:: What you need to do ::
Print every entry exactly as written and exclude all images.

Records for the exercise: Begin

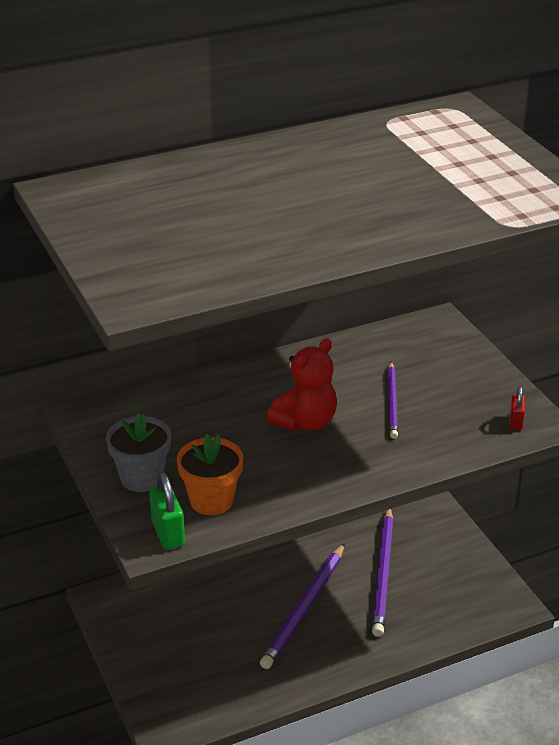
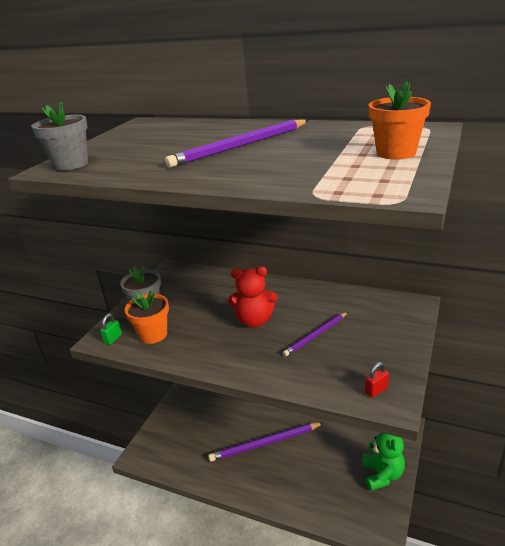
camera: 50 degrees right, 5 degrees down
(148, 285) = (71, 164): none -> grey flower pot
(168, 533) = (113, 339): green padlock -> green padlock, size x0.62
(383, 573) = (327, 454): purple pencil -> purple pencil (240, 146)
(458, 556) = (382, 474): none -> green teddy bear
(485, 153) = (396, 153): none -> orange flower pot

Records for the exercise: End

:: Your response ::
camera: 50 degrees right, 5 degrees down
(148, 285) = (71, 164): none -> grey flower pot
(168, 533) = (113, 339): green padlock -> green padlock, size x0.62
(383, 573) = (327, 454): purple pencil -> purple pencil (240, 146)
(458, 556) = (382, 474): none -> green teddy bear
(485, 153) = (396, 153): none -> orange flower pot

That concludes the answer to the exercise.